Stored items:
*****

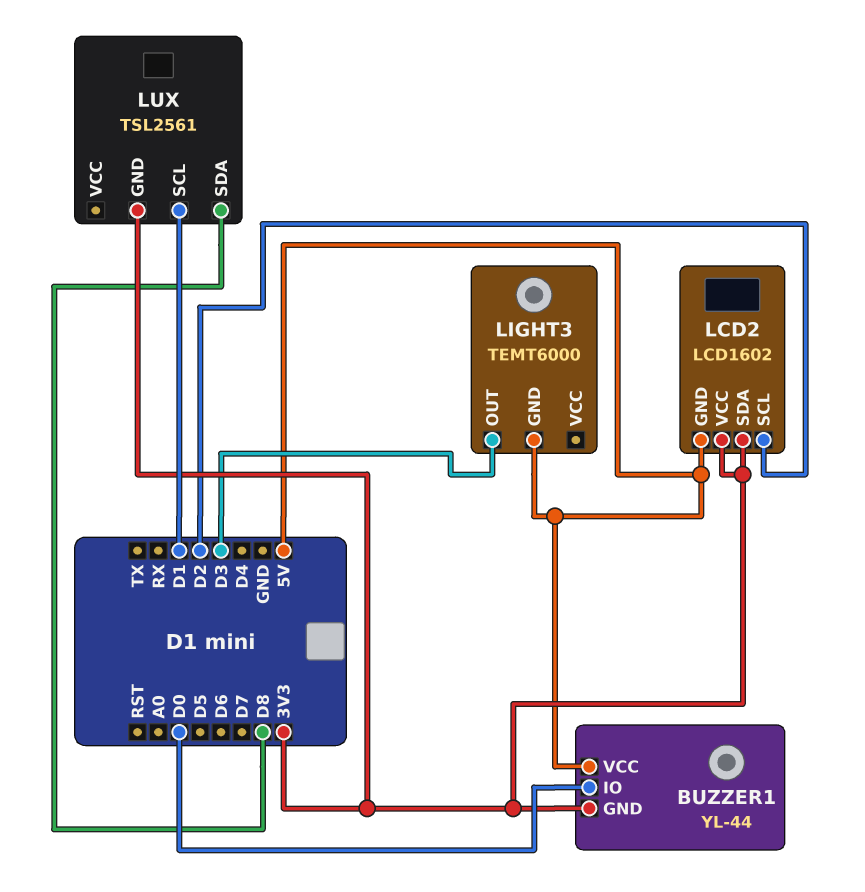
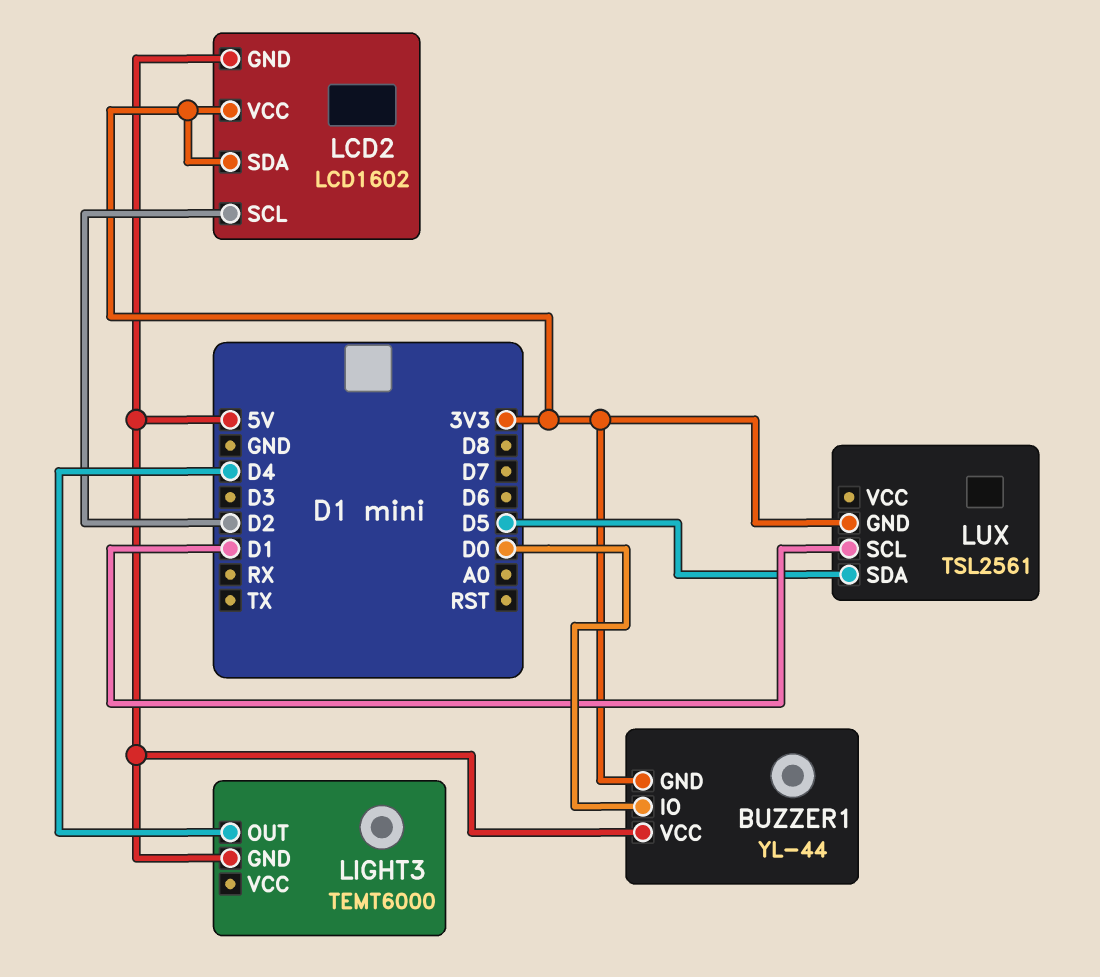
LIGHT3 pin OUT: D3 -> D4
LUX pin SDA: D8 -> D5

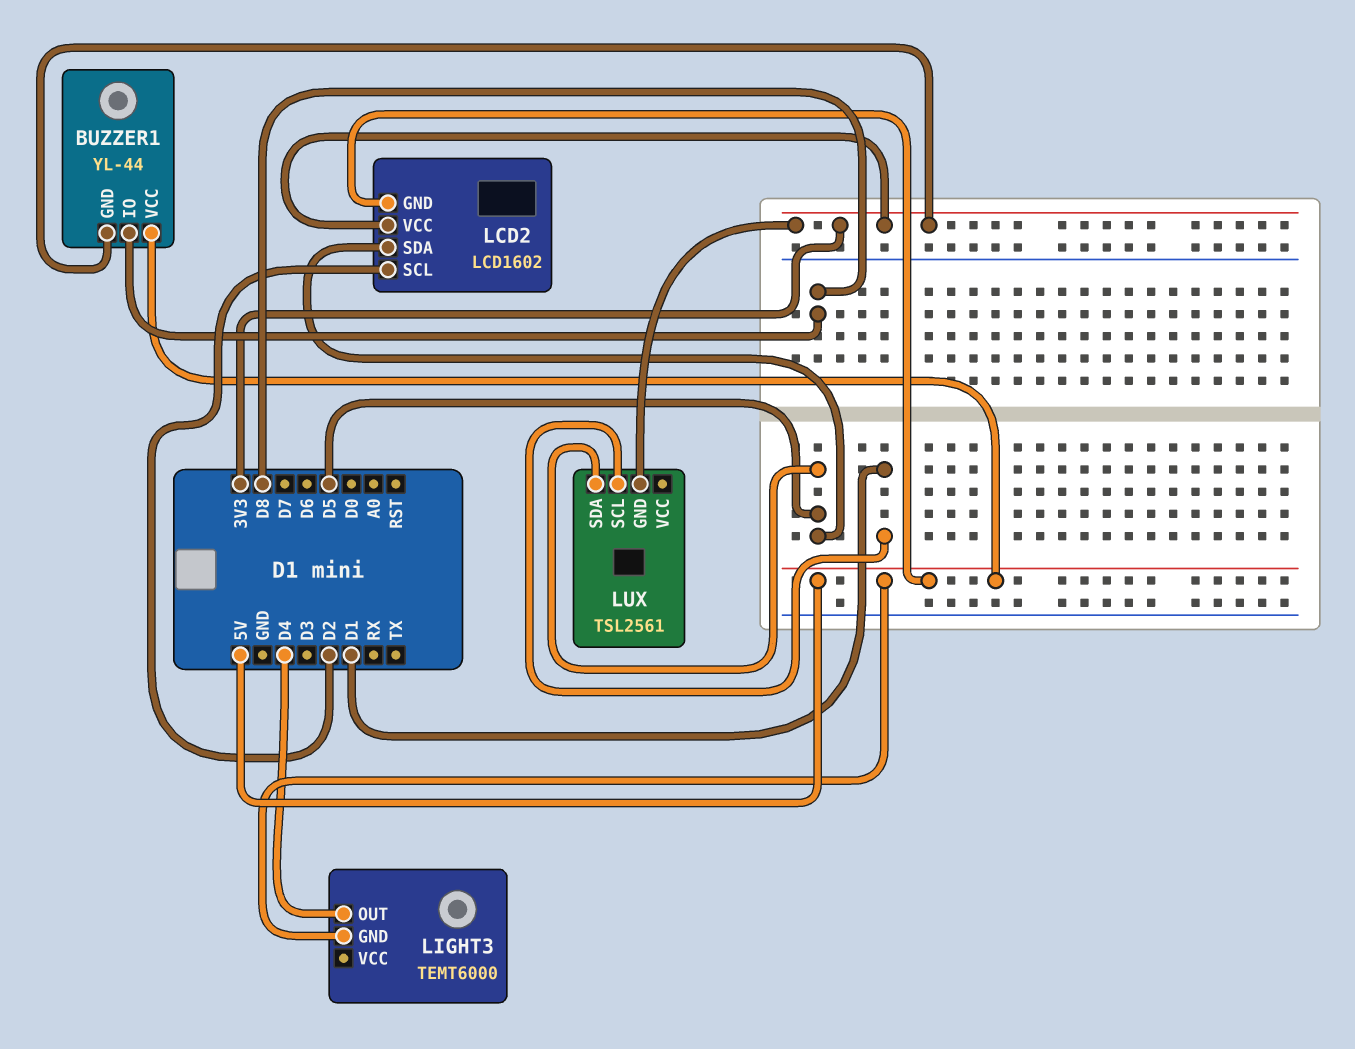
BUZZER1 pin IO: D0 -> D8
LCD2 pin SDA: 3V3 -> D5

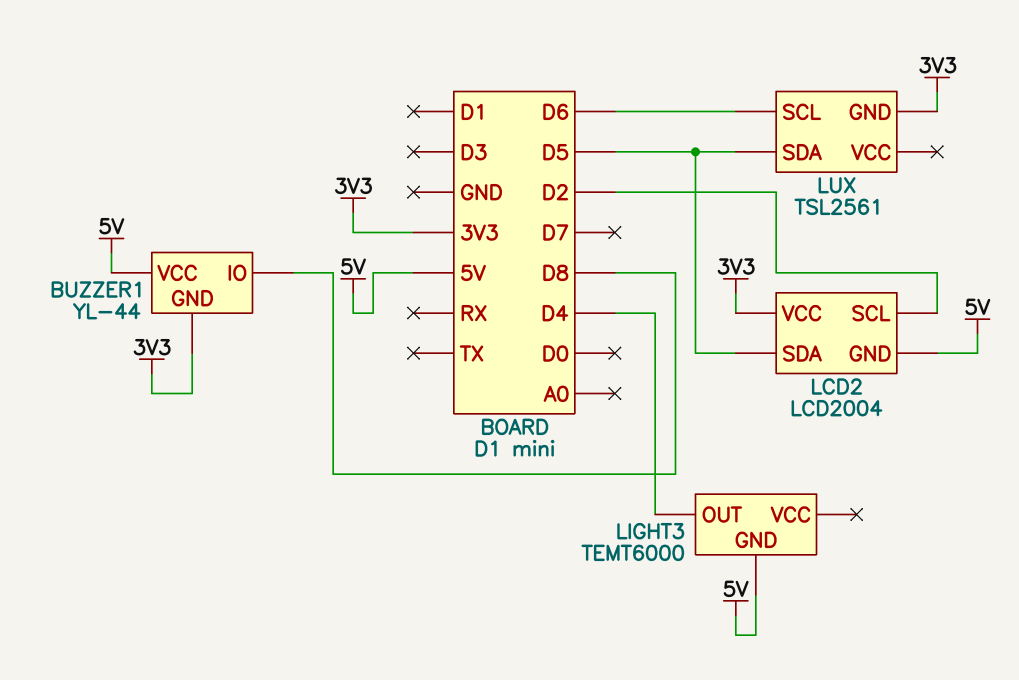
LCD2: LCD1602 -> LCD2004
LUX pin SCL: D1 -> D6

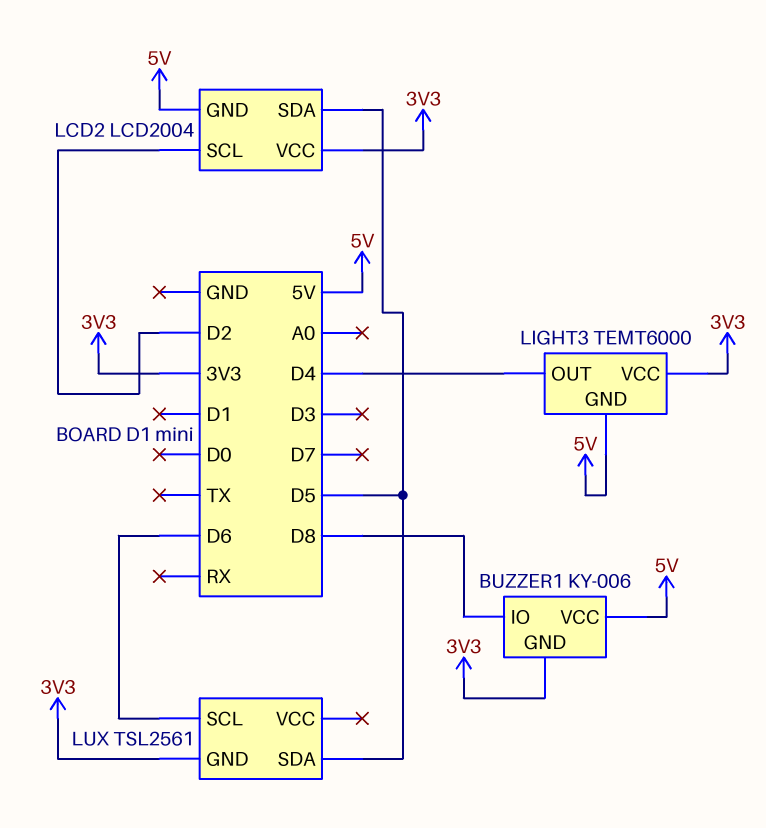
BUZZER1: YL-44 -> KY-006
LIGHT3 pin VCC: none -> 3V3

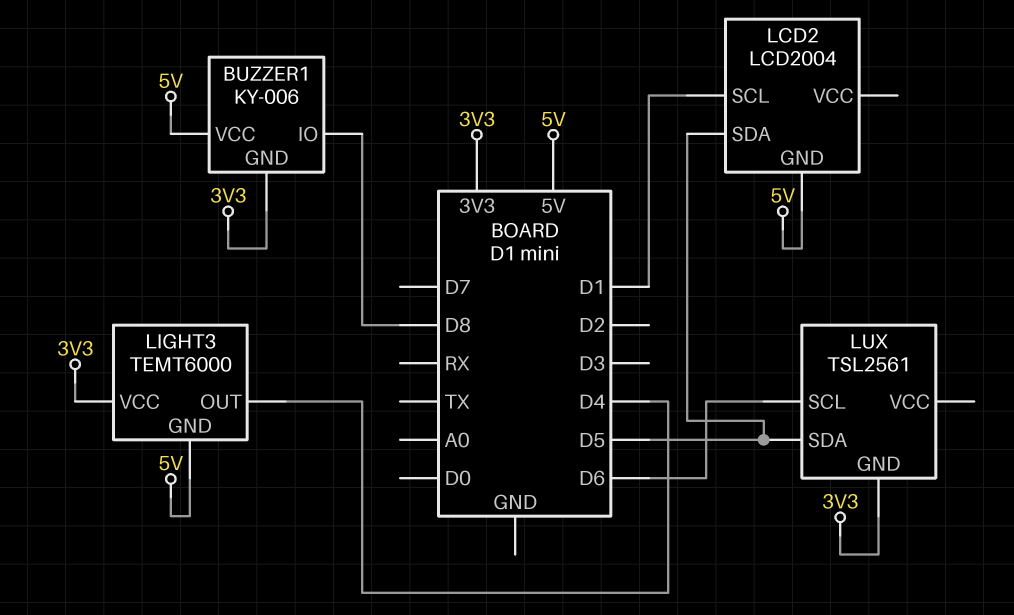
LCD2 pin SCL: D2 -> D1
LCD2 pin VCC: 3V3 -> none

*****

▸ What is being asked
From the first line to the last, set down the records word for word and drop the images.

▸ Answer to the problem
LIGHT3 pin OUT: D3 -> D4
LUX pin SDA: D8 -> D5

BUZZER1 pin IO: D0 -> D8
LCD2 pin SDA: 3V3 -> D5

LCD2: LCD1602 -> LCD2004
LUX pin SCL: D1 -> D6

BUZZER1: YL-44 -> KY-006
LIGHT3 pin VCC: none -> 3V3

LCD2 pin SCL: D2 -> D1
LCD2 pin VCC: 3V3 -> none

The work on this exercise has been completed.